* Work to be completed *
In the records that follow, the lines from the one containing "shifted | seau/rose" to the one containing "haltère/rouge | [437", inclusive, are to be given again exactly.

----

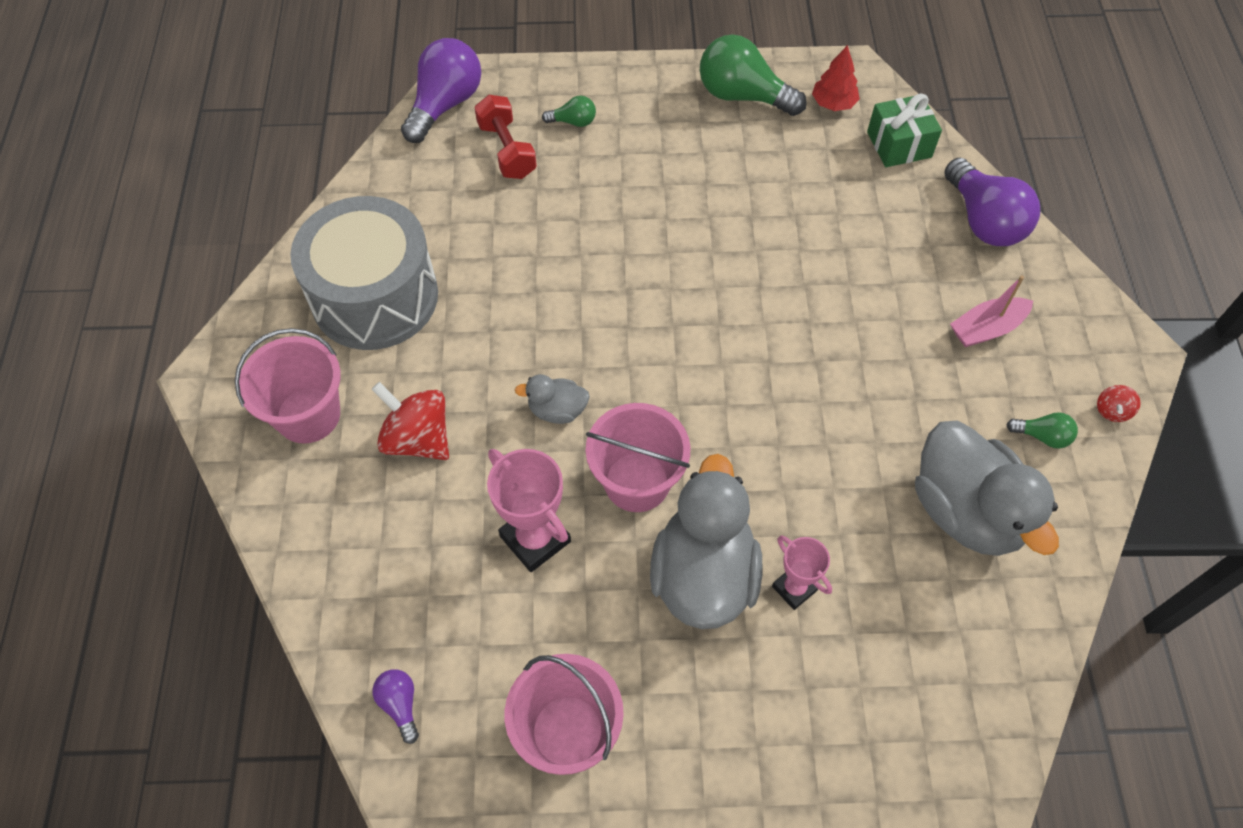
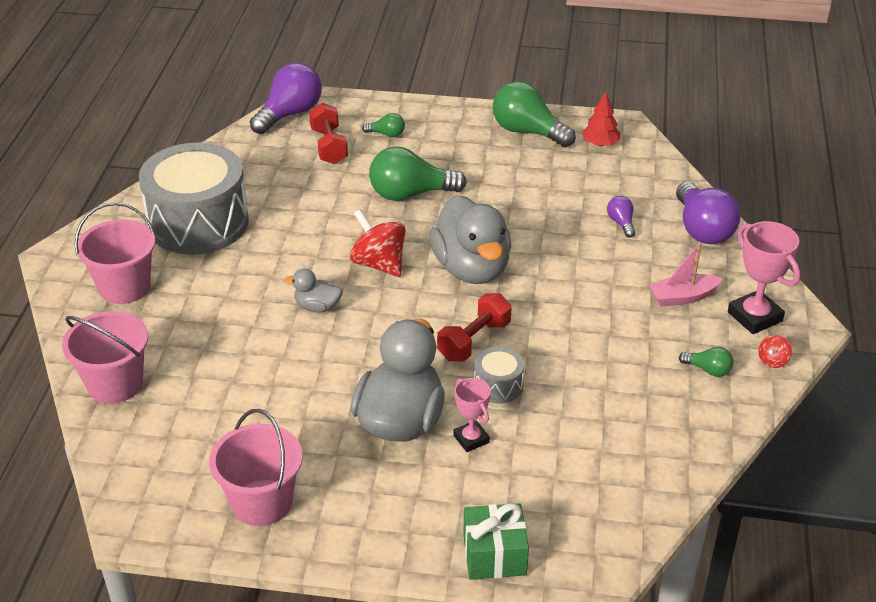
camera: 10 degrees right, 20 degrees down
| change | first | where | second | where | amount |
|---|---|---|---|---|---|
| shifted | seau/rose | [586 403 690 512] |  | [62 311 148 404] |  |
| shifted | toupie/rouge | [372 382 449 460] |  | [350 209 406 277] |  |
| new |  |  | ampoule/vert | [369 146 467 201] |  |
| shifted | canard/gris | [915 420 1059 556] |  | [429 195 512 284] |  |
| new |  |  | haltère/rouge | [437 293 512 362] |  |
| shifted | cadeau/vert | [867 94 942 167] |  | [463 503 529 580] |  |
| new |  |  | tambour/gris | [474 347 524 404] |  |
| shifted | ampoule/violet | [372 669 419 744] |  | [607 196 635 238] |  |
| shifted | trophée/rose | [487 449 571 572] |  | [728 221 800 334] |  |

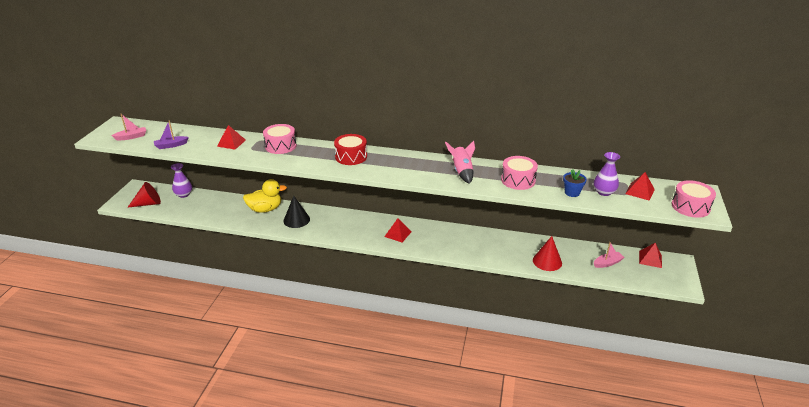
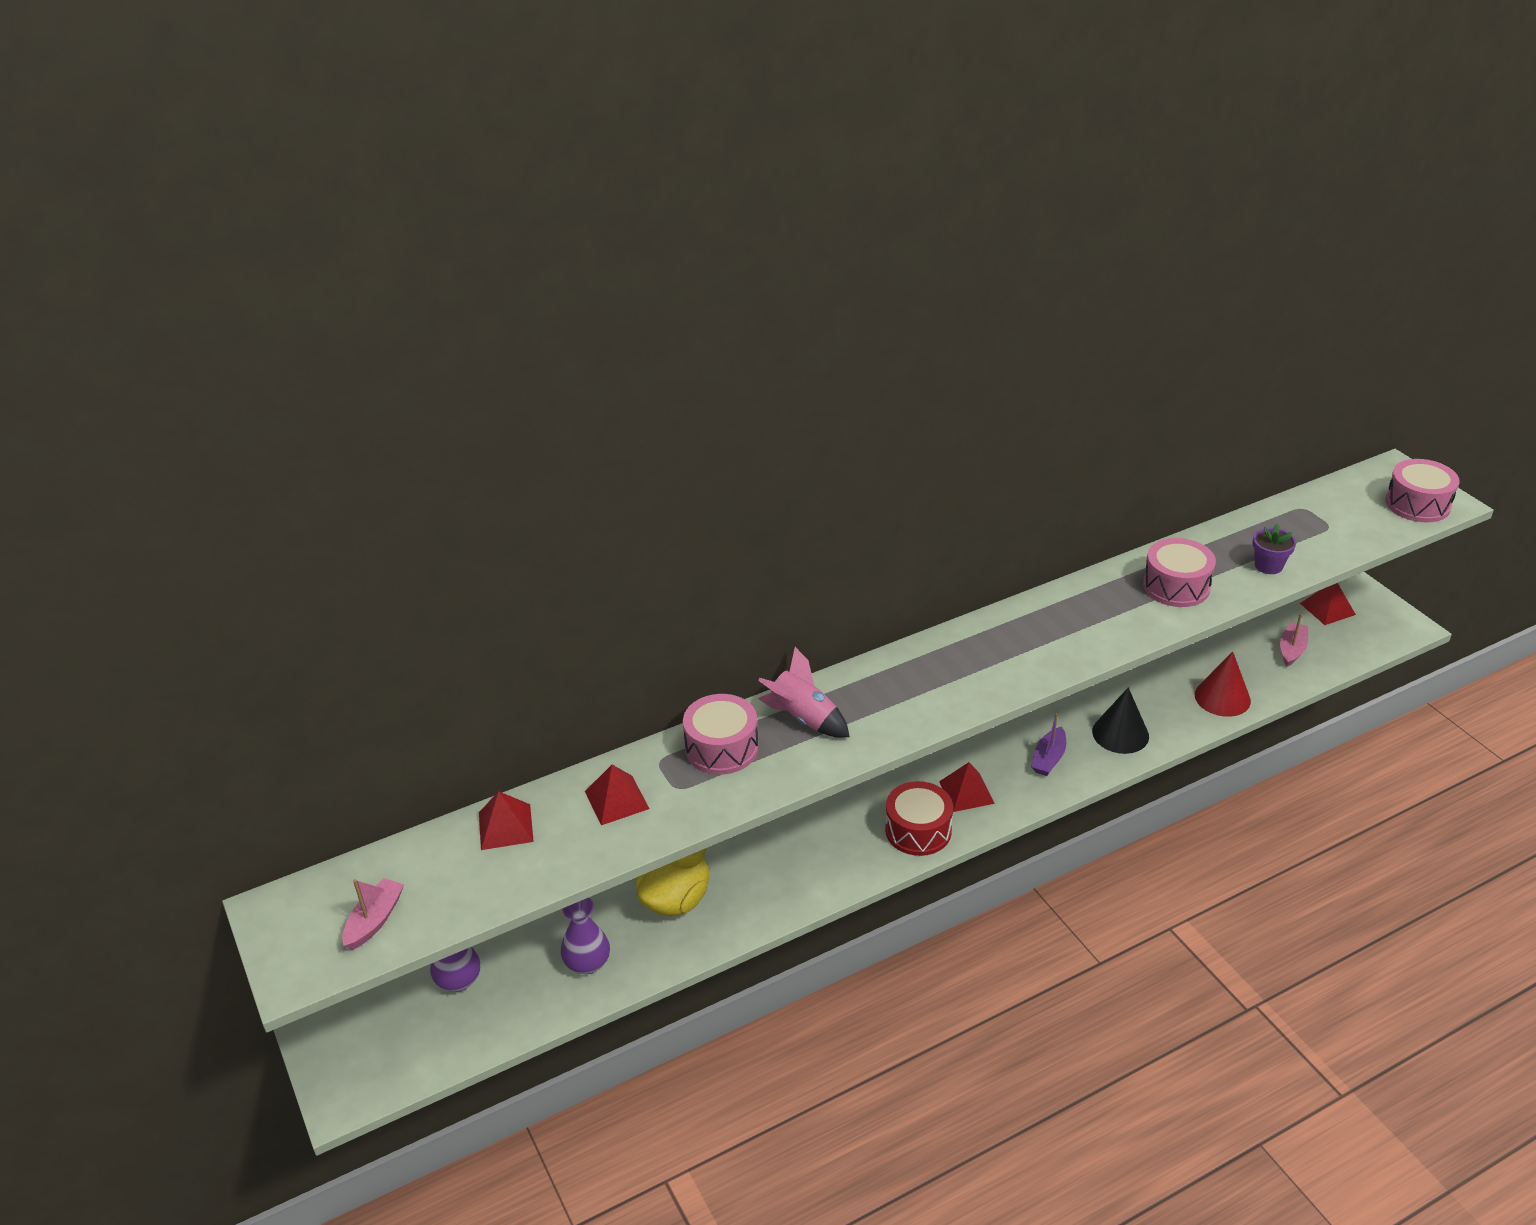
camera: 40 degrees left, 5 degrees up
| change | first | where | second | where | amount |
|---|---|---|---|---|---|
| shifted | pyramide/rouge | [625 172 655 201] |  | [479 791 534 850] |  |
| shifted | vase/violet | [594 152 620 196] |  | [561 898 610 974] |  |
| shifted | fusée/rose | [445 141 475 184] |  | [758 647 850 738] |  |
| shifted | tambour/rouge | [334 134 367 165] |  | [885 781 953 856] |  |
| shifted | bateau/violet | [154 120 189 149] |  | [1031 713 1066 776] |  |
| shifted | cône/noir | [283 196 310 228] |  | [1092 687 1149 754] |  |
| repainted | pot de fleurs/bleu | [563 169 587 197] | pot de fleurs/violet | [1253 524 1296 574] |  |
| gone | cône/rouge | [127 182 161 208] |  |  |  |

----

* Answer space *
| shifted | seau/rose | [586 403 690 512] |  | [62 311 148 404] |  |
| shifted | toupie/rouge | [372 382 449 460] |  | [350 209 406 277] |  |
| new |  |  | ampoule/vert | [369 146 467 201] |  |
| shifted | canard/gris | [915 420 1059 556] |  | [429 195 512 284] |  |
| new |  |  | haltère/rouge | [437 293 512 362] |  |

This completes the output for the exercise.